━━━ Input records
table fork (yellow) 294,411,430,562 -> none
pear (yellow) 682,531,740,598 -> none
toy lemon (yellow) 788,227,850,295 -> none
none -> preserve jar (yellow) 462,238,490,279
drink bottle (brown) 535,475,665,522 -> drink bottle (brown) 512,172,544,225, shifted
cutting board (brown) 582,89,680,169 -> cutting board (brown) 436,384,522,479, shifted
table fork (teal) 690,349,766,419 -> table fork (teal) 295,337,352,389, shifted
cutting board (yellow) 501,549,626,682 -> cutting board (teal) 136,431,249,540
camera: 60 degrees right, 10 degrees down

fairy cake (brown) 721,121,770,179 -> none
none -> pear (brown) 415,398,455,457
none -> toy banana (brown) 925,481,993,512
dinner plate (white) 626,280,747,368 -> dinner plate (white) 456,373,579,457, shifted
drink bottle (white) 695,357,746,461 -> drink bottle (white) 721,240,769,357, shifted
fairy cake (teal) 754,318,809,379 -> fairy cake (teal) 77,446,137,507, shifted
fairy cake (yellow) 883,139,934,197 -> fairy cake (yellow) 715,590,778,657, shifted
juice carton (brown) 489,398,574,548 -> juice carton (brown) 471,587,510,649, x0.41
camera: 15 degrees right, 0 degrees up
━━━━━━
━━━ Input records
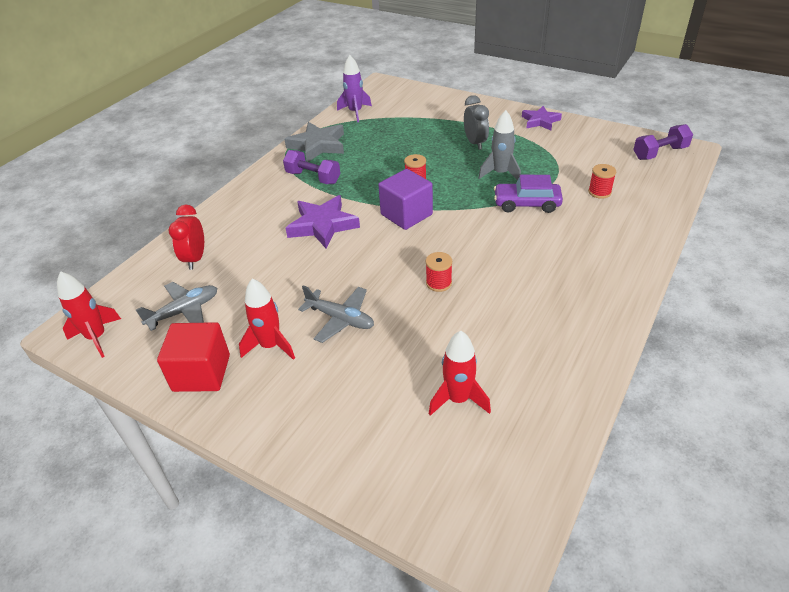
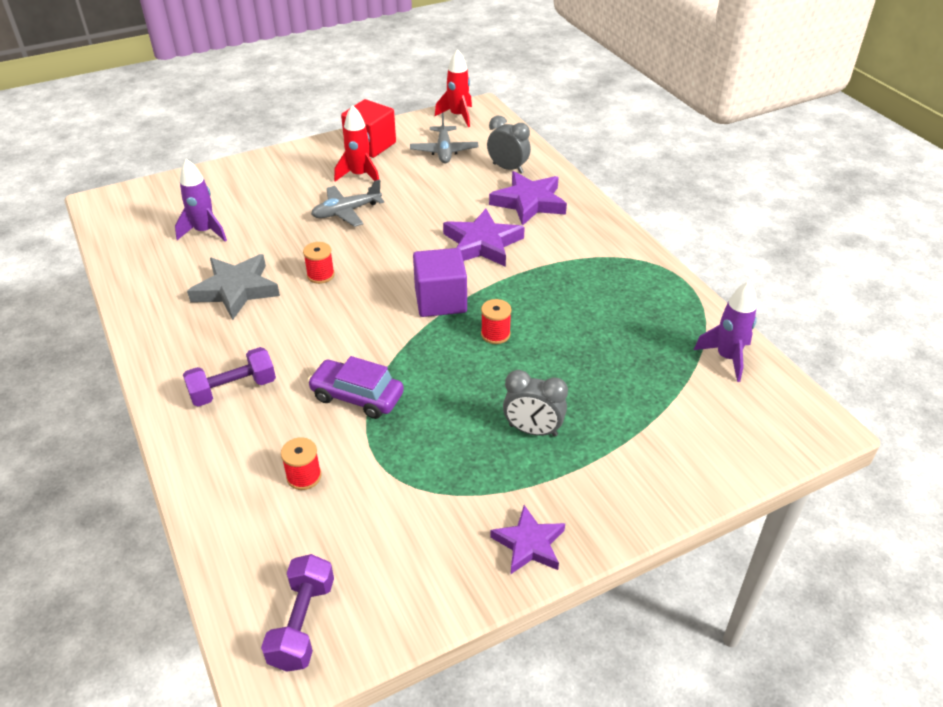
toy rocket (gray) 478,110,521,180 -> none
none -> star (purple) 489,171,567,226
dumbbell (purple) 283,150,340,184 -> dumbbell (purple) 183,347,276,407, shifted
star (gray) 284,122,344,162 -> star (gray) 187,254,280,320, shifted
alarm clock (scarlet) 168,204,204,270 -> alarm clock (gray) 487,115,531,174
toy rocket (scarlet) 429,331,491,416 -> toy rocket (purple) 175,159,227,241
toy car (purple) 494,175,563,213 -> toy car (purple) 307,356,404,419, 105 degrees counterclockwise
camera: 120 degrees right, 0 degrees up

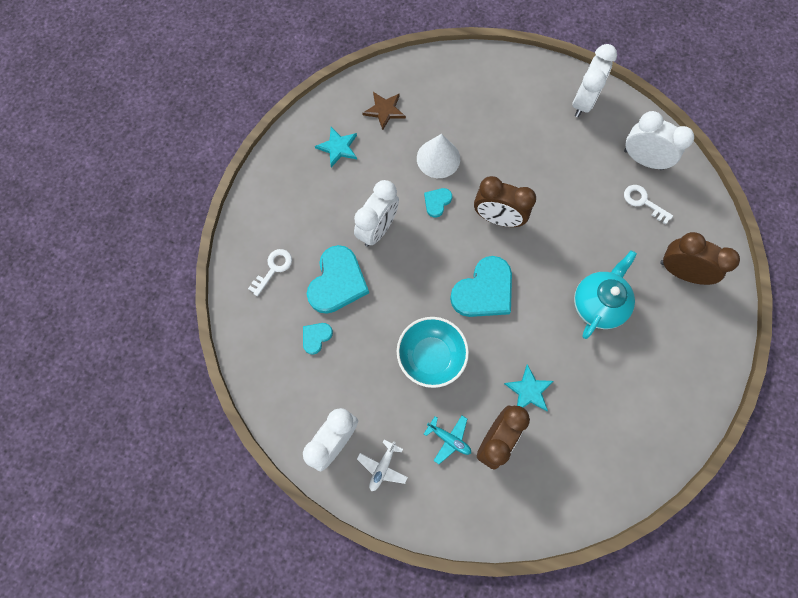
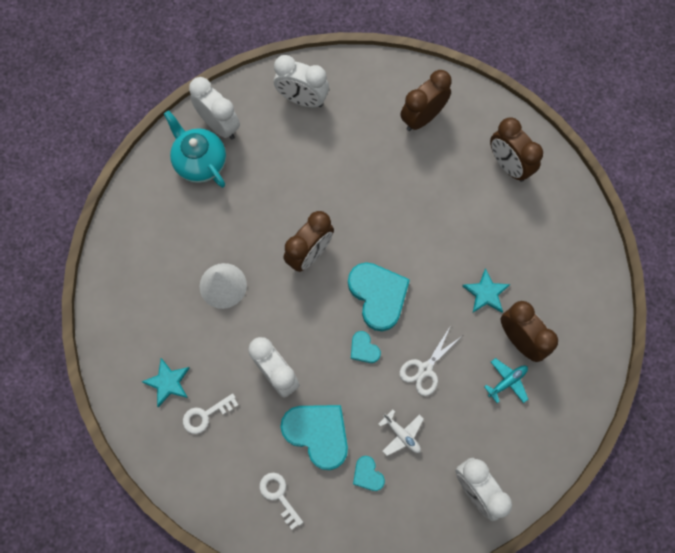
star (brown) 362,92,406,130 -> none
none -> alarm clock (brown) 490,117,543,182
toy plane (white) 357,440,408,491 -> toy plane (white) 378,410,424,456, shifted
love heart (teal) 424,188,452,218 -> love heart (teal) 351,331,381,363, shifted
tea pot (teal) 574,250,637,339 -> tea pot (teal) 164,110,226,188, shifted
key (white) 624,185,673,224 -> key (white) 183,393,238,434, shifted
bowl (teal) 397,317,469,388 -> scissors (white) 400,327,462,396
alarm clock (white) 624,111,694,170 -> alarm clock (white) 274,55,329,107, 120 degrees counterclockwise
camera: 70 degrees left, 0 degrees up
━━━━━━
_Exercise goal_
Given the records above, return exactly the lines starting at the line containing "none -> preserve jar (yellow) 462,238,490,279" and ending at the line containing "cutting board (yellow)", including both.

_Response_
none -> preserve jar (yellow) 462,238,490,279
drink bottle (brown) 535,475,665,522 -> drink bottle (brown) 512,172,544,225, shifted
cutting board (brown) 582,89,680,169 -> cutting board (brown) 436,384,522,479, shifted
table fork (teal) 690,349,766,419 -> table fork (teal) 295,337,352,389, shifted
cutting board (yellow) 501,549,626,682 -> cutting board (teal) 136,431,249,540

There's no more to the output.